■ ACTIVITY
Retype all of the records precisely.

*** EXERCISE INPUTS ***

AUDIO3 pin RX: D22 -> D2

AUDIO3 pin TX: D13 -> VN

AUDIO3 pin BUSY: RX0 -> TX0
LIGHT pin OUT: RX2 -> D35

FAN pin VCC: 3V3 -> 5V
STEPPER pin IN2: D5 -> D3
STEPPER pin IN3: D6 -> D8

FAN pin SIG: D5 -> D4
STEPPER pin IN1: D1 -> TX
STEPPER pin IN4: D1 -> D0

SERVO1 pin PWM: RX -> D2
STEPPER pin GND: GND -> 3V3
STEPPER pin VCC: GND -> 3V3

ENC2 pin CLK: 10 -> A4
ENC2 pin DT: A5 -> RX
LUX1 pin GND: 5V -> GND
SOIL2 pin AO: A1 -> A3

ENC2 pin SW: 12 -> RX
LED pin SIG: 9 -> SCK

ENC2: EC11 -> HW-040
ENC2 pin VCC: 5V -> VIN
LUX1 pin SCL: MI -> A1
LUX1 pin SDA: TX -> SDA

*** End of EXERCISE INPUTS ***

■ ANSWER SECTION
AUDIO3 pin RX: D22 -> D2

AUDIO3 pin TX: D13 -> VN

AUDIO3 pin BUSY: RX0 -> TX0
LIGHT pin OUT: RX2 -> D35

FAN pin VCC: 3V3 -> 5V
STEPPER pin IN2: D5 -> D3
STEPPER pin IN3: D6 -> D8

FAN pin SIG: D5 -> D4
STEPPER pin IN1: D1 -> TX
STEPPER pin IN4: D1 -> D0

SERVO1 pin PWM: RX -> D2
STEPPER pin GND: GND -> 3V3
STEPPER pin VCC: GND -> 3V3

ENC2 pin CLK: 10 -> A4
ENC2 pin DT: A5 -> RX
LUX1 pin GND: 5V -> GND
SOIL2 pin AO: A1 -> A3

ENC2 pin SW: 12 -> RX
LED pin SIG: 9 -> SCK

ENC2: EC11 -> HW-040
ENC2 pin VCC: 5V -> VIN
LUX1 pin SCL: MI -> A1
LUX1 pin SDA: TX -> SDA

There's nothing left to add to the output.